• **DIRECTIONS**:
Every entry must be repeated exactly in the answer.

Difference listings
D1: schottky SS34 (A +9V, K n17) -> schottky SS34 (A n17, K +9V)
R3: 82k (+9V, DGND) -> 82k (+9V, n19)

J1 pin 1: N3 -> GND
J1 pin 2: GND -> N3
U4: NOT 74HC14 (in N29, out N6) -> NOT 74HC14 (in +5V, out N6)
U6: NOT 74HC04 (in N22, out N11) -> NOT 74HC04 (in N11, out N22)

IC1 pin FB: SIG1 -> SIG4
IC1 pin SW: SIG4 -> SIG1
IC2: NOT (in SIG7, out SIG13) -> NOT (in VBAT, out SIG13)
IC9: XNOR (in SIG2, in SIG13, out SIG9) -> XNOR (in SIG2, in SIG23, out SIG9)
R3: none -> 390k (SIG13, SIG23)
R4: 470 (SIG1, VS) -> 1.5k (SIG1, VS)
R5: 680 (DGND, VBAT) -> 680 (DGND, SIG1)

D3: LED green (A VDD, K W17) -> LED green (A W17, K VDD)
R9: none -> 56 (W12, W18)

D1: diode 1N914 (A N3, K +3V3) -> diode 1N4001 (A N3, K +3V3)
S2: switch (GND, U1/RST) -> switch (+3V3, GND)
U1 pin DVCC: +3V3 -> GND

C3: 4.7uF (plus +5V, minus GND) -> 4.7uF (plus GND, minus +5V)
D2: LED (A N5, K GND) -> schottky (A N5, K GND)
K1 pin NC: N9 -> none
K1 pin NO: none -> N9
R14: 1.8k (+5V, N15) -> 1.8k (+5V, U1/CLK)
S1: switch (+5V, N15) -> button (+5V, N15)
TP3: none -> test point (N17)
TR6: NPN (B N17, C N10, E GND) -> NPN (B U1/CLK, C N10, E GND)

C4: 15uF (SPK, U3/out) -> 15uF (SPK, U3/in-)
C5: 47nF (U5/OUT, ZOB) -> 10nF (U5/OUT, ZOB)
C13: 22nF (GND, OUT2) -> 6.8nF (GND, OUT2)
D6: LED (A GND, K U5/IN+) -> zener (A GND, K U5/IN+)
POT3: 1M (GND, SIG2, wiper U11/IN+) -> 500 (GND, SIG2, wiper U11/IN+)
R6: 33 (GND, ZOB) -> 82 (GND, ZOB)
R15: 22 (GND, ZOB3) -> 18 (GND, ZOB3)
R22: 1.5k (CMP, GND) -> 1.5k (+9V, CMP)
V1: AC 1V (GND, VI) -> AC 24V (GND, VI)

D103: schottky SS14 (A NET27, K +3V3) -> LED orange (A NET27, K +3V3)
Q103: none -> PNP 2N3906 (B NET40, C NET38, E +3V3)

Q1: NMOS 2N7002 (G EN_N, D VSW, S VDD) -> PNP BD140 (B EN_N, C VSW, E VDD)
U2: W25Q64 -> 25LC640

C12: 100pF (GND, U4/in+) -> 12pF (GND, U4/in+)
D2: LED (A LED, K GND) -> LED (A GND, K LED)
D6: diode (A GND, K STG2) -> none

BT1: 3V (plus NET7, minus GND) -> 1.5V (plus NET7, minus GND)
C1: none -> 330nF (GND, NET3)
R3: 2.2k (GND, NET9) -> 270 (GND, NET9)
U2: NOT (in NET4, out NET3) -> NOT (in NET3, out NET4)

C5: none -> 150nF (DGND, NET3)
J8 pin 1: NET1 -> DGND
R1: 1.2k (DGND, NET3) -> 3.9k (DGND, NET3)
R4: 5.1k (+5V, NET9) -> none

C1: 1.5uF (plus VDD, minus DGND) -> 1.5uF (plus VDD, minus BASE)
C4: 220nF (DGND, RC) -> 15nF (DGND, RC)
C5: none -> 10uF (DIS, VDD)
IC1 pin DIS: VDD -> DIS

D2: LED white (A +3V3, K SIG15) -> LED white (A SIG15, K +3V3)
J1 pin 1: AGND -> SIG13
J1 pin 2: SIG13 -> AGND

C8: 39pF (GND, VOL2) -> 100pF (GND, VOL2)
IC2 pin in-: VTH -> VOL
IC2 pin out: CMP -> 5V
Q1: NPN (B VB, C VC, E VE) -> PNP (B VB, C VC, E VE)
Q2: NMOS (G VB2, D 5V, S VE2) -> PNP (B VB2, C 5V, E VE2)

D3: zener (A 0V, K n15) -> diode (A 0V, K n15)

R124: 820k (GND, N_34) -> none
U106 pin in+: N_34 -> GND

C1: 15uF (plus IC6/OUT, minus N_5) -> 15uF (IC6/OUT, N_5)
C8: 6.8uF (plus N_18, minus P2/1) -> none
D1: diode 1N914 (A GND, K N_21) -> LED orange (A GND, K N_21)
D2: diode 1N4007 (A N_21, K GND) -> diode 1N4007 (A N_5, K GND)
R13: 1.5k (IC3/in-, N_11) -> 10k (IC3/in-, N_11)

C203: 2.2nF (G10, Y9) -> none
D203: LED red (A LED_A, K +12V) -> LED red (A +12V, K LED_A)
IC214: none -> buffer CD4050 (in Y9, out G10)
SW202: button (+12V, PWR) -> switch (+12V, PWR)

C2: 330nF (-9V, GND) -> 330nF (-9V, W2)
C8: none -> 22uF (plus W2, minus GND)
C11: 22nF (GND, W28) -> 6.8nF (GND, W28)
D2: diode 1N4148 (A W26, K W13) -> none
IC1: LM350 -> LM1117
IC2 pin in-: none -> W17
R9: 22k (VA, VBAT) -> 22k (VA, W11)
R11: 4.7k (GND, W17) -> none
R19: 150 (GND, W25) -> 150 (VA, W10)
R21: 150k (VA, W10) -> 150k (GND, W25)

• **ANSWER TO THIS PROBLEM**:
D1: schottky SS34 (A +9V, K n17) -> schottky SS34 (A n17, K +9V)
R3: 82k (+9V, DGND) -> 82k (+9V, n19)

J1 pin 1: N3 -> GND
J1 pin 2: GND -> N3
U4: NOT 74HC14 (in N29, out N6) -> NOT 74HC14 (in +5V, out N6)
U6: NOT 74HC04 (in N22, out N11) -> NOT 74HC04 (in N11, out N22)

IC1 pin FB: SIG1 -> SIG4
IC1 pin SW: SIG4 -> SIG1
IC2: NOT (in SIG7, out SIG13) -> NOT (in VBAT, out SIG13)
IC9: XNOR (in SIG2, in SIG13, out SIG9) -> XNOR (in SIG2, in SIG23, out SIG9)
R3: none -> 390k (SIG13, SIG23)
R4: 470 (SIG1, VS) -> 1.5k (SIG1, VS)
R5: 680 (DGND, VBAT) -> 680 (DGND, SIG1)

D3: LED green (A VDD, K W17) -> LED green (A W17, K VDD)
R9: none -> 56 (W12, W18)

D1: diode 1N914 (A N3, K +3V3) -> diode 1N4001 (A N3, K +3V3)
S2: switch (GND, U1/RST) -> switch (+3V3, GND)
U1 pin DVCC: +3V3 -> GND

C3: 4.7uF (plus +5V, minus GND) -> 4.7uF (plus GND, minus +5V)
D2: LED (A N5, K GND) -> schottky (A N5, K GND)
K1 pin NC: N9 -> none
K1 pin NO: none -> N9
R14: 1.8k (+5V, N15) -> 1.8k (+5V, U1/CLK)
S1: switch (+5V, N15) -> button (+5V, N15)
TP3: none -> test point (N17)
TR6: NPN (B N17, C N10, E GND) -> NPN (B U1/CLK, C N10, E GND)

C4: 15uF (SPK, U3/out) -> 15uF (SPK, U3/in-)
C5: 47nF (U5/OUT, ZOB) -> 10nF (U5/OUT, ZOB)
C13: 22nF (GND, OUT2) -> 6.8nF (GND, OUT2)
D6: LED (A GND, K U5/IN+) -> zener (A GND, K U5/IN+)
POT3: 1M (GND, SIG2, wiper U11/IN+) -> 500 (GND, SIG2, wiper U11/IN+)
R6: 33 (GND, ZOB) -> 82 (GND, ZOB)
R15: 22 (GND, ZOB3) -> 18 (GND, ZOB3)
R22: 1.5k (CMP, GND) -> 1.5k (+9V, CMP)
V1: AC 1V (GND, VI) -> AC 24V (GND, VI)

D103: schottky SS14 (A NET27, K +3V3) -> LED orange (A NET27, K +3V3)
Q103: none -> PNP 2N3906 (B NET40, C NET38, E +3V3)

Q1: NMOS 2N7002 (G EN_N, D VSW, S VDD) -> PNP BD140 (B EN_N, C VSW, E VDD)
U2: W25Q64 -> 25LC640

C12: 100pF (GND, U4/in+) -> 12pF (GND, U4/in+)
D2: LED (A LED, K GND) -> LED (A GND, K LED)
D6: diode (A GND, K STG2) -> none

BT1: 3V (plus NET7, minus GND) -> 1.5V (plus NET7, minus GND)
C1: none -> 330nF (GND, NET3)
R3: 2.2k (GND, NET9) -> 270 (GND, NET9)
U2: NOT (in NET4, out NET3) -> NOT (in NET3, out NET4)

C5: none -> 150nF (DGND, NET3)
J8 pin 1: NET1 -> DGND
R1: 1.2k (DGND, NET3) -> 3.9k (DGND, NET3)
R4: 5.1k (+5V, NET9) -> none

C1: 1.5uF (plus VDD, minus DGND) -> 1.5uF (plus VDD, minus BASE)
C4: 220nF (DGND, RC) -> 15nF (DGND, RC)
C5: none -> 10uF (DIS, VDD)
IC1 pin DIS: VDD -> DIS

D2: LED white (A +3V3, K SIG15) -> LED white (A SIG15, K +3V3)
J1 pin 1: AGND -> SIG13
J1 pin 2: SIG13 -> AGND

C8: 39pF (GND, VOL2) -> 100pF (GND, VOL2)
IC2 pin in-: VTH -> VOL
IC2 pin out: CMP -> 5V
Q1: NPN (B VB, C VC, E VE) -> PNP (B VB, C VC, E VE)
Q2: NMOS (G VB2, D 5V, S VE2) -> PNP (B VB2, C 5V, E VE2)

D3: zener (A 0V, K n15) -> diode (A 0V, K n15)

R124: 820k (GND, N_34) -> none
U106 pin in+: N_34 -> GND

C1: 15uF (plus IC6/OUT, minus N_5) -> 15uF (IC6/OUT, N_5)
C8: 6.8uF (plus N_18, minus P2/1) -> none
D1: diode 1N914 (A GND, K N_21) -> LED orange (A GND, K N_21)
D2: diode 1N4007 (A N_21, K GND) -> diode 1N4007 (A N_5, K GND)
R13: 1.5k (IC3/in-, N_11) -> 10k (IC3/in-, N_11)

C203: 2.2nF (G10, Y9) -> none
D203: LED red (A LED_A, K +12V) -> LED red (A +12V, K LED_A)
IC214: none -> buffer CD4050 (in Y9, out G10)
SW202: button (+12V, PWR) -> switch (+12V, PWR)

C2: 330nF (-9V, GND) -> 330nF (-9V, W2)
C8: none -> 22uF (plus W2, minus GND)
C11: 22nF (GND, W28) -> 6.8nF (GND, W28)
D2: diode 1N4148 (A W26, K W13) -> none
IC1: LM350 -> LM1117
IC2 pin in-: none -> W17
R9: 22k (VA, VBAT) -> 22k (VA, W11)
R11: 4.7k (GND, W17) -> none
R19: 150 (GND, W25) -> 150 (VA, W10)
R21: 150k (VA, W10) -> 150k (GND, W25)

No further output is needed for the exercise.